### EXERCISE DESCRIPTION
Transcribe nothing except the lines below that run from the one with "red glue stick [479,225,516,290]" to the one with "none -> yellow light bulb [447,57,496,87]", ends included, and do not copy any picture.

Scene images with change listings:
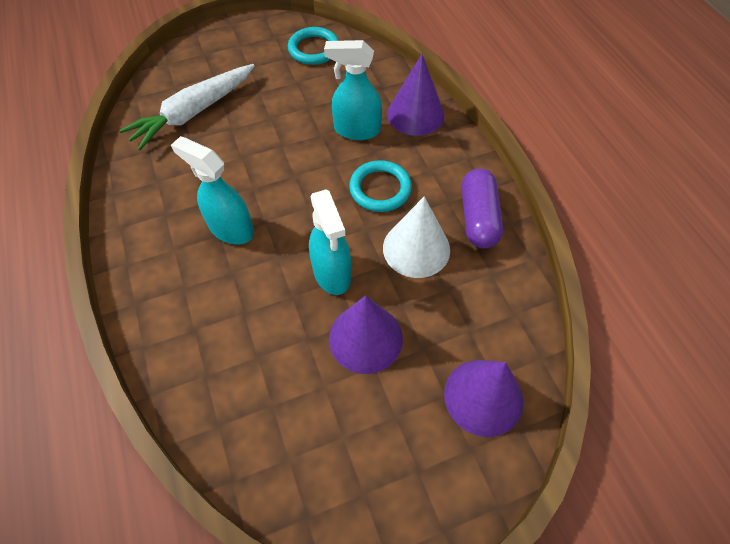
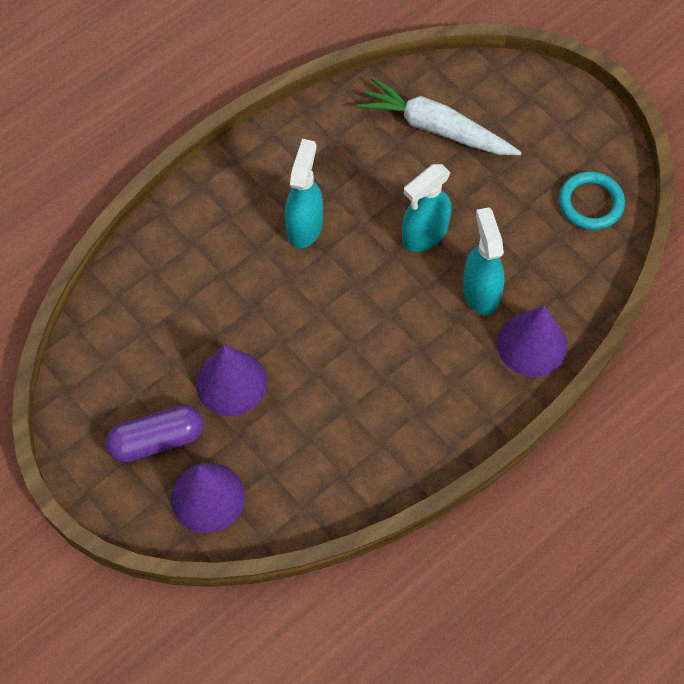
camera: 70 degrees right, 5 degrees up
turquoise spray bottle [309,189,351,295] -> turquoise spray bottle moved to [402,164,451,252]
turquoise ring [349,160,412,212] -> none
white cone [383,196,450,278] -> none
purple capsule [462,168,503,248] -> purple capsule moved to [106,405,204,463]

--

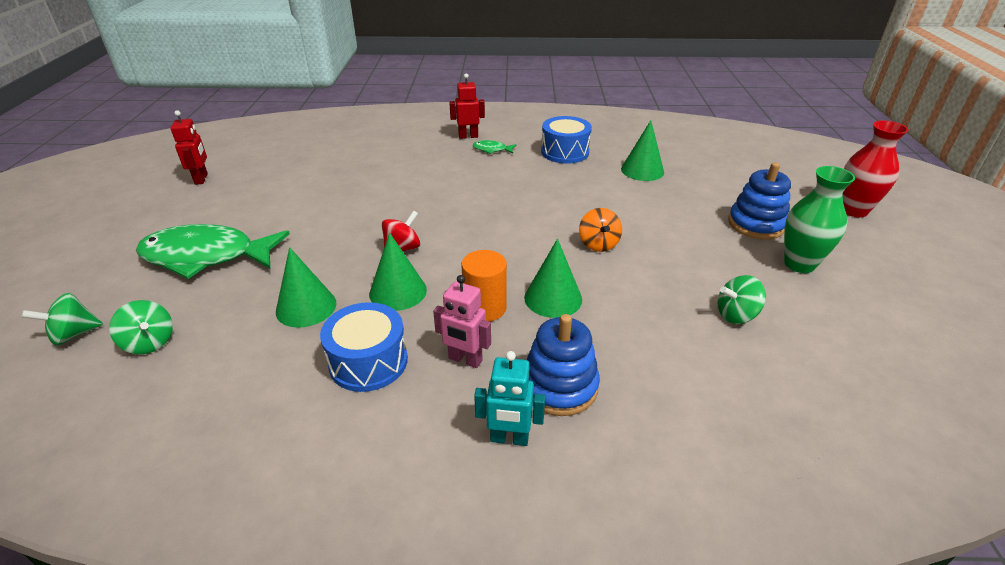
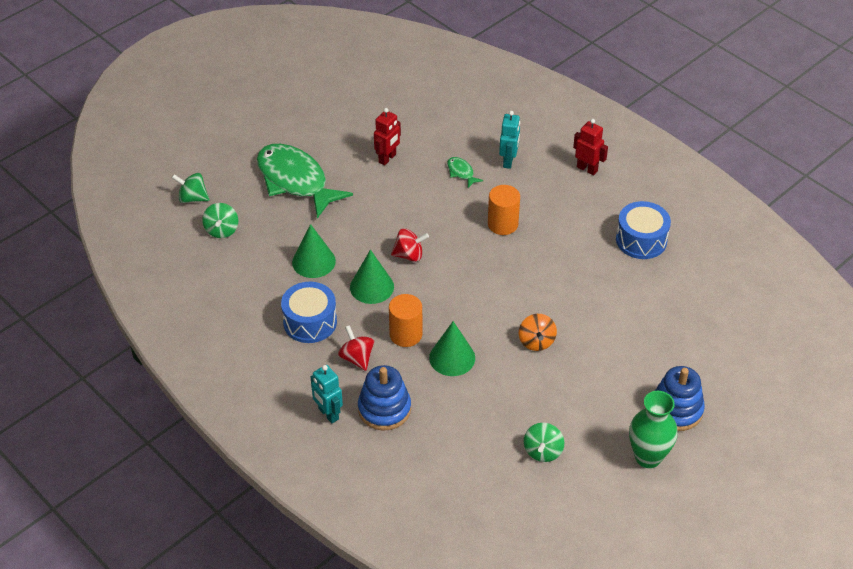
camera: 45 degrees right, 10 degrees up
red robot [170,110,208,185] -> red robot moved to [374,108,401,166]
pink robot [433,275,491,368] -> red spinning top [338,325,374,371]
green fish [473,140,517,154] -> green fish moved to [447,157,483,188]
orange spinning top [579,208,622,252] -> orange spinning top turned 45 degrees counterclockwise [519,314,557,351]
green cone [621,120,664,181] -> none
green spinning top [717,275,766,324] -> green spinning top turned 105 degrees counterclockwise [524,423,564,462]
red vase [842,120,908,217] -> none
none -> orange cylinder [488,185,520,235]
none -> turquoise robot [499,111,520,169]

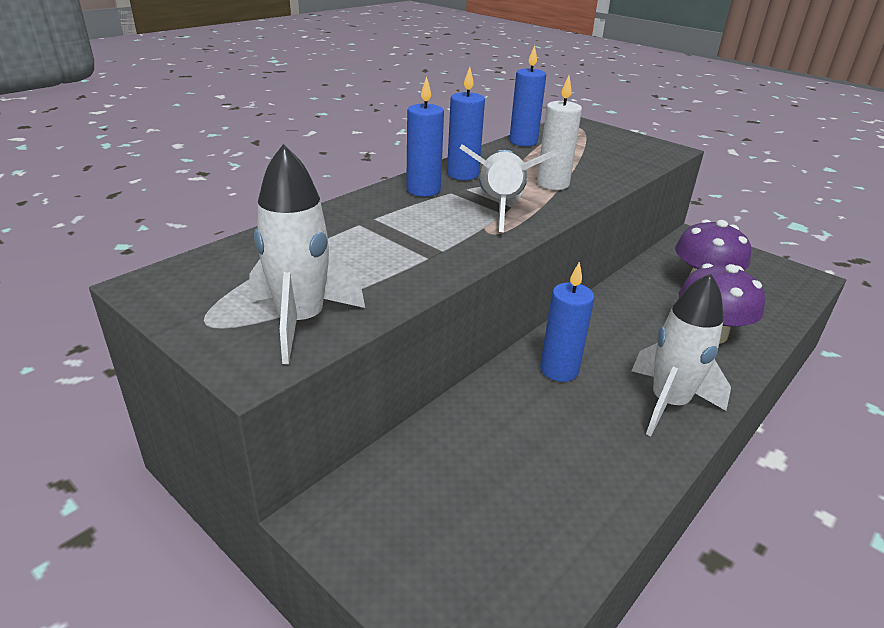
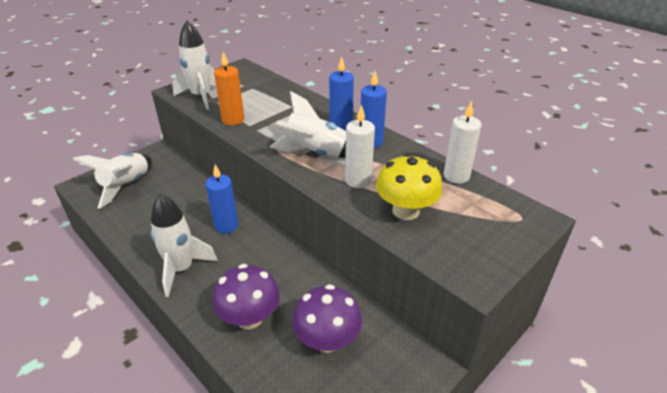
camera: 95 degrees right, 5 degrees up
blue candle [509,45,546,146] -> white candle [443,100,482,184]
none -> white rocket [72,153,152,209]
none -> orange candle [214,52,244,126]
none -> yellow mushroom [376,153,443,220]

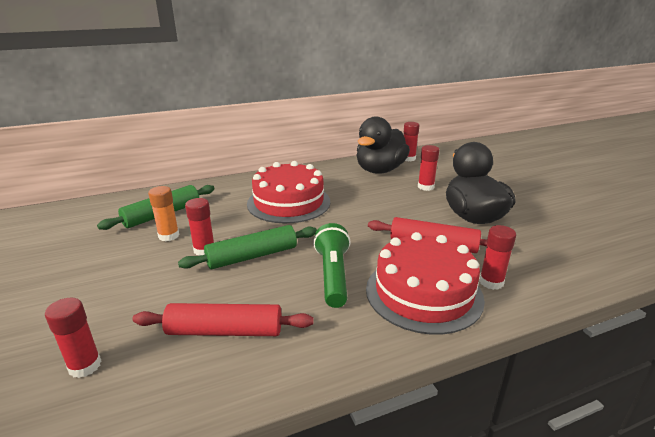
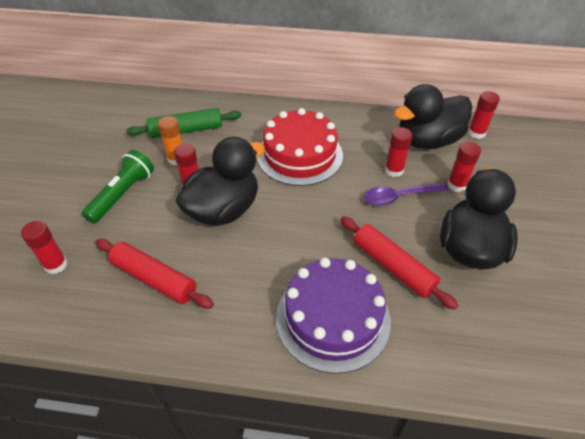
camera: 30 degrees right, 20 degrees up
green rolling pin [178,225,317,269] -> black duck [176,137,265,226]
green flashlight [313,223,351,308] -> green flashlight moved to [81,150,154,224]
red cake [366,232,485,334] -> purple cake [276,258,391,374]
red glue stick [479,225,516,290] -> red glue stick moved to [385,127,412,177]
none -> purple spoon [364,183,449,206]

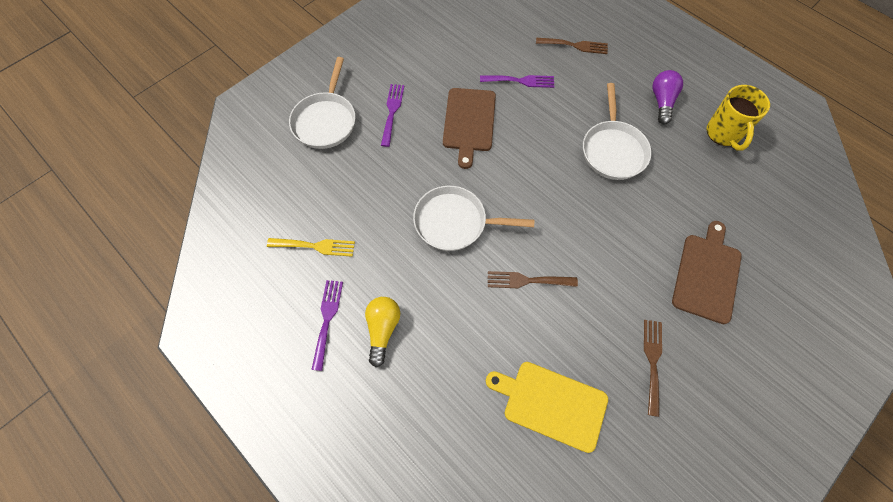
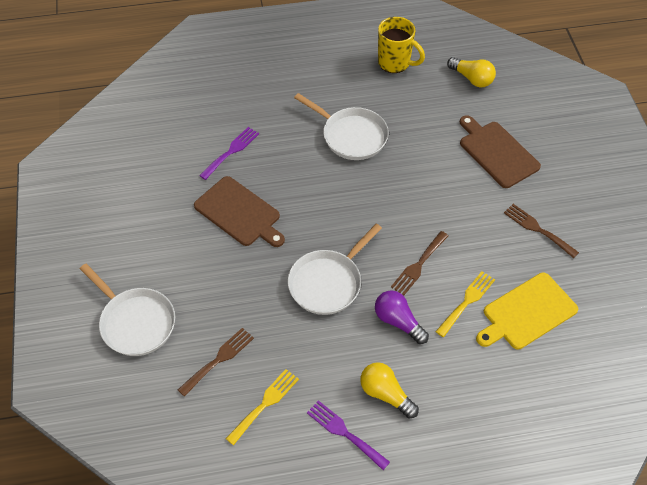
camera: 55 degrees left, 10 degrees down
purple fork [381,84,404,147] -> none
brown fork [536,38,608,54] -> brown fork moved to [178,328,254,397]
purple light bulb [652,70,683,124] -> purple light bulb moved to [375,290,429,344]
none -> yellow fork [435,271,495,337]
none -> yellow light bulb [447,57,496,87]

---

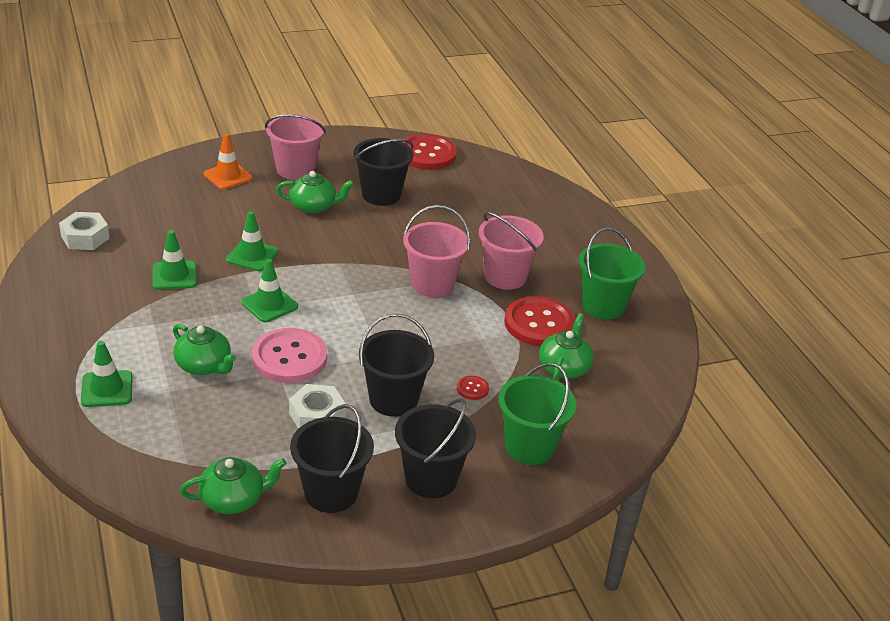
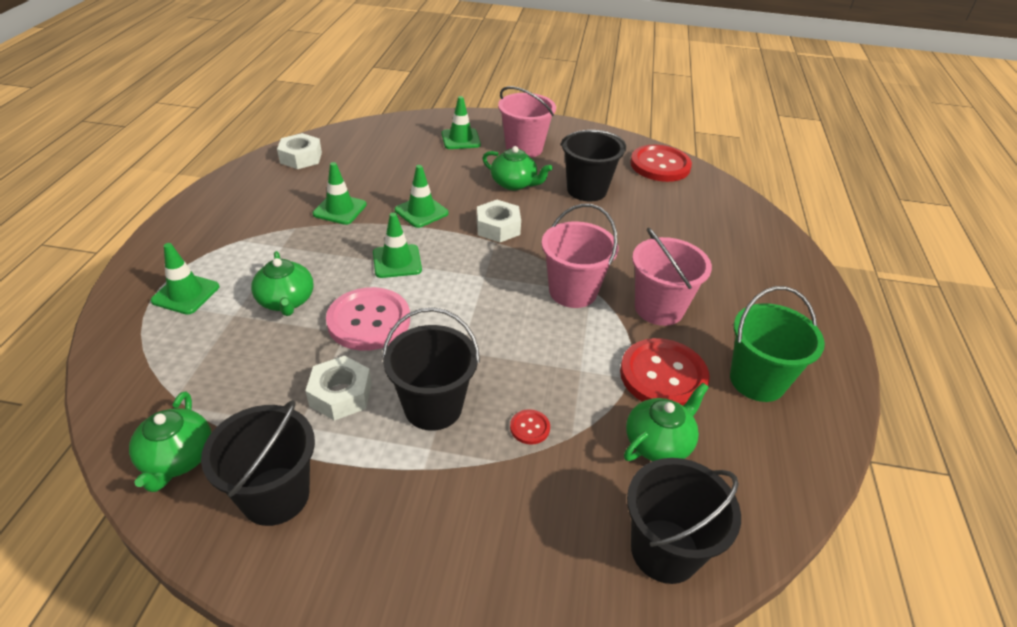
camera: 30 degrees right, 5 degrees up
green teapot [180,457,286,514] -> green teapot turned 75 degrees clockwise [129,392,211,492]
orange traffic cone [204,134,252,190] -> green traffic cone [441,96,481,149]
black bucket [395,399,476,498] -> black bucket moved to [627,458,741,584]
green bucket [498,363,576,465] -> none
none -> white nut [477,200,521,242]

### EXERCISE RESPONSE
red glue stick [479,225,516,290] -> red glue stick moved to [385,127,412,177]
none -> purple spoon [364,183,449,206]

camera: 55 degrees left, 10 degrees down
purple fork [381,84,404,147] -> none
brown fork [536,38,608,54] -> brown fork moved to [178,328,254,397]
purple light bulb [652,70,683,124] -> purple light bulb moved to [375,290,429,344]
none -> yellow fork [435,271,495,337]
none -> yellow light bulb [447,57,496,87]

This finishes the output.